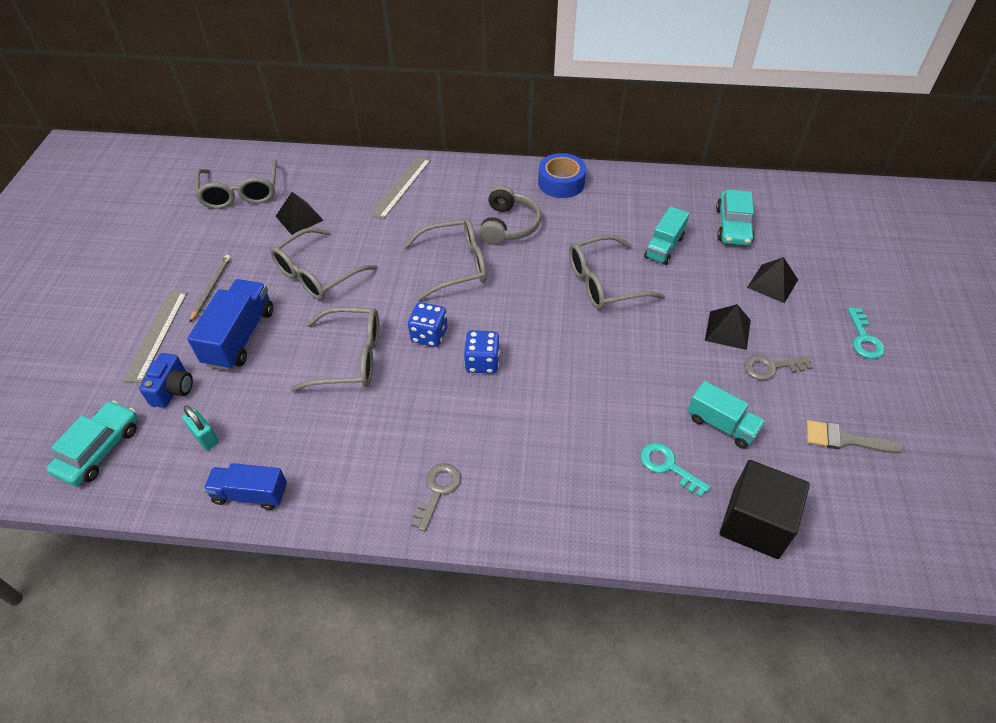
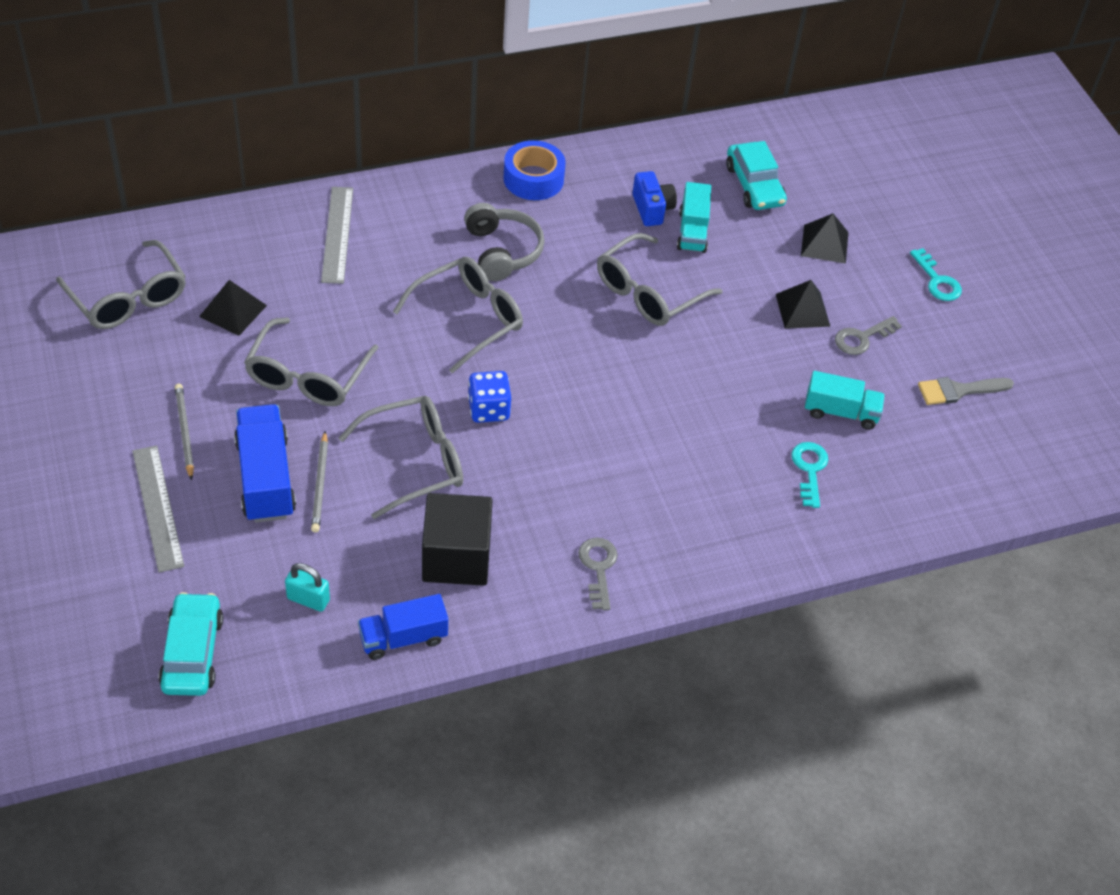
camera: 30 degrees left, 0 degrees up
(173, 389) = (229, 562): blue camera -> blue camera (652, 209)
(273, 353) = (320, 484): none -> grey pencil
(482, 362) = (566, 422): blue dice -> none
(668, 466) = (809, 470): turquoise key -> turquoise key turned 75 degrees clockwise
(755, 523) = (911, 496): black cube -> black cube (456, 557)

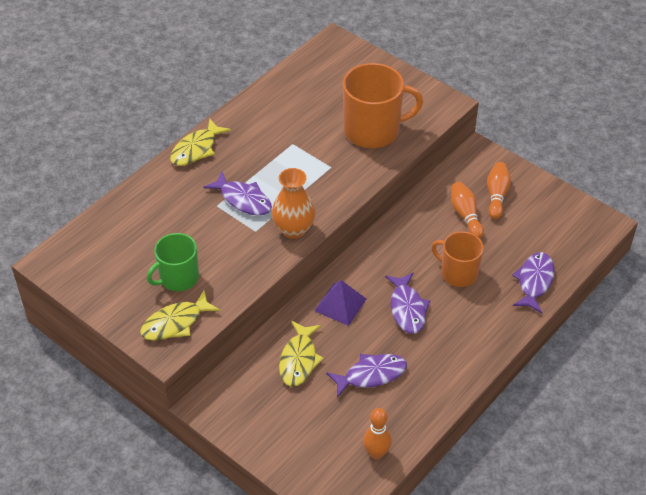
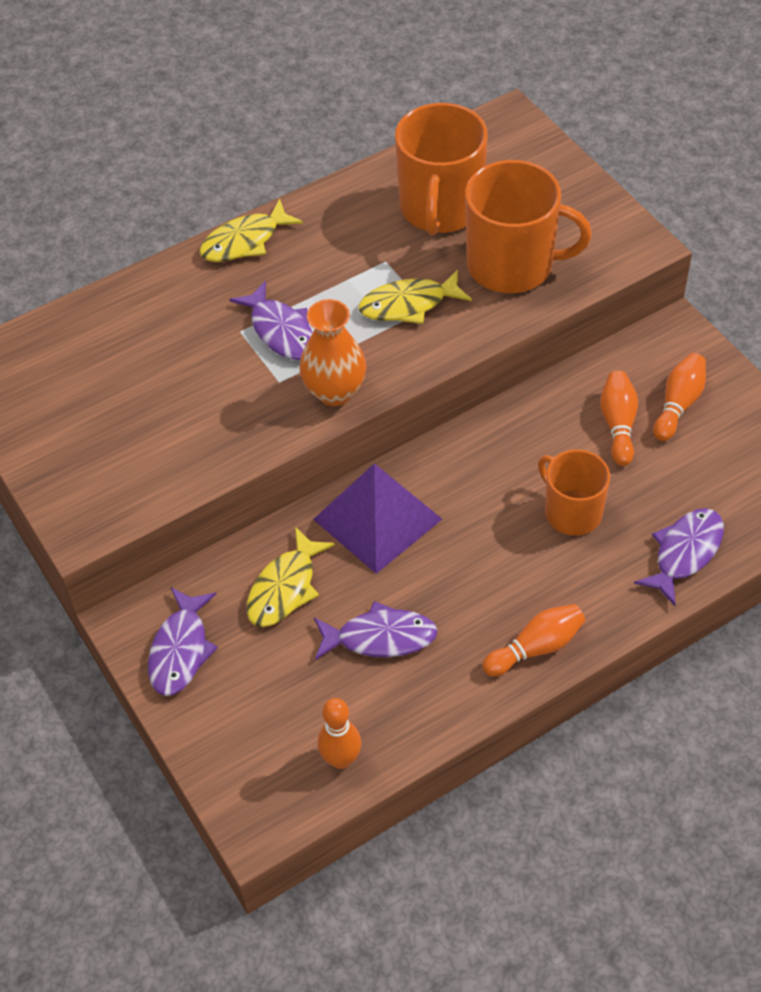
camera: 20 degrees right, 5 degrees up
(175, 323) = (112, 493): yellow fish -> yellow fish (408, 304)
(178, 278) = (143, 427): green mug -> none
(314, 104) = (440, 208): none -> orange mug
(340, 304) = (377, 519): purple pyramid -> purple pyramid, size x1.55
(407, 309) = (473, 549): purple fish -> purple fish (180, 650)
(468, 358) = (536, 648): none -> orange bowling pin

• WHAT YOU SHOULD DO: Once every line of the material holding the word "purple" has been counted, report the total and nothing more.

• ANSWER TO THIS PROBLEM: 2